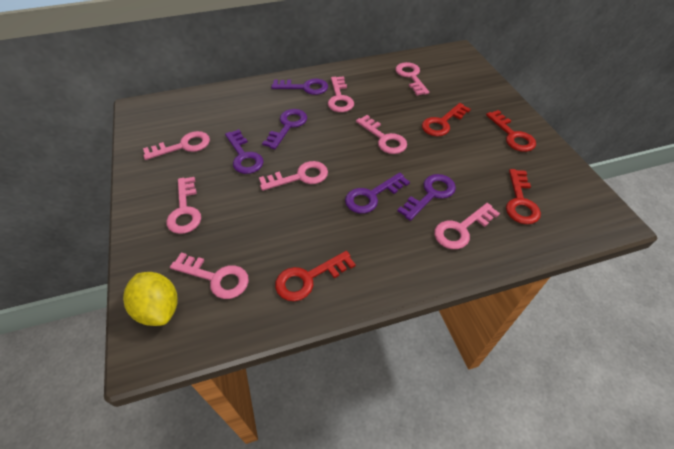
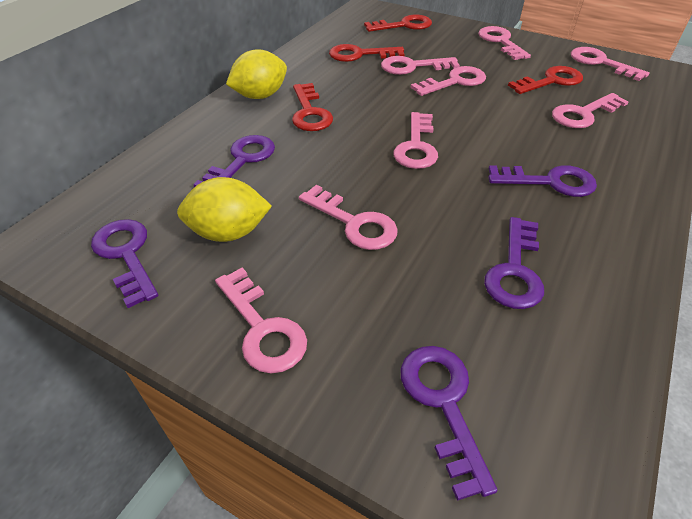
yellow lemon: 1 -> 2

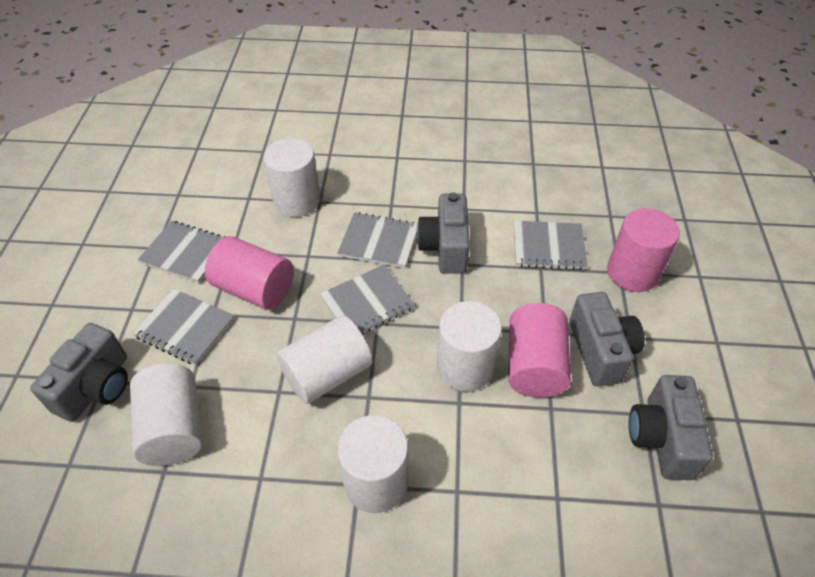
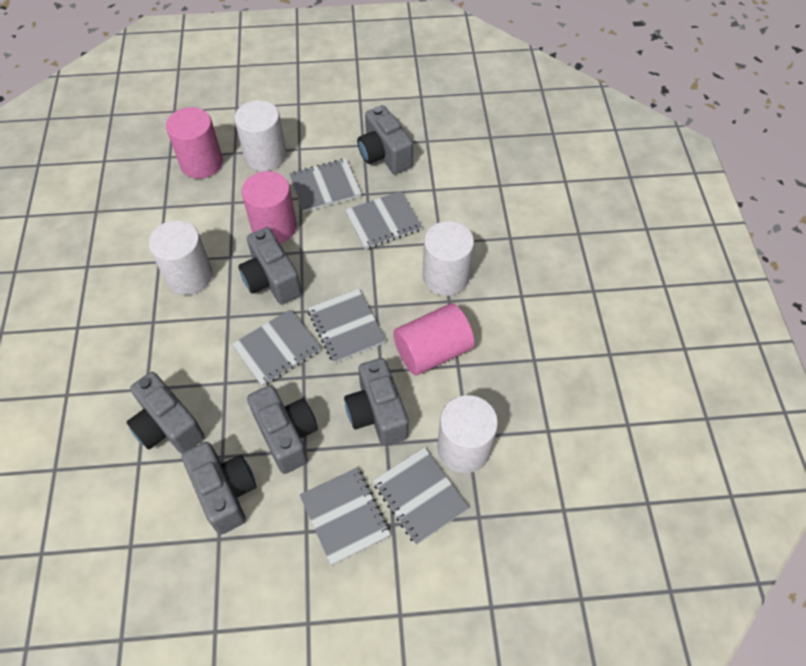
grey camera: 4 -> 6
grey notebook: 5 -> 6
white cylinder: 5 -> 4

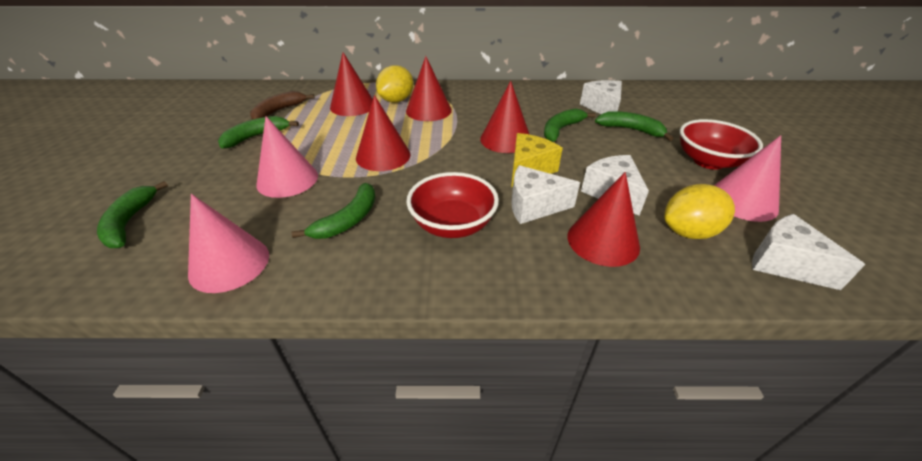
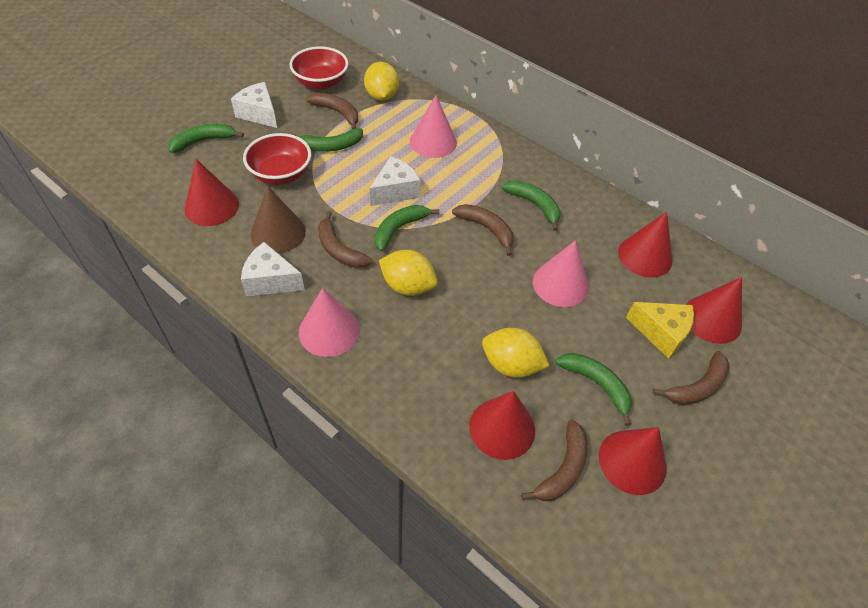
brown banana: 1 -> 5
brown cone: 0 -> 1
white cheese: 4 -> 3
yellow lemon: 2 -> 3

▶ **WORK TO COMPLETE**
Pictures in the records above are not copied; print everything else exactly.

▶ **WRITTEN SOLUTION**
yellow lemon: 1 -> 2

grey camera: 4 -> 6
grey notebook: 5 -> 6
white cylinder: 5 -> 4

brown banana: 1 -> 5
brown cone: 0 -> 1
white cheese: 4 -> 3
yellow lemon: 2 -> 3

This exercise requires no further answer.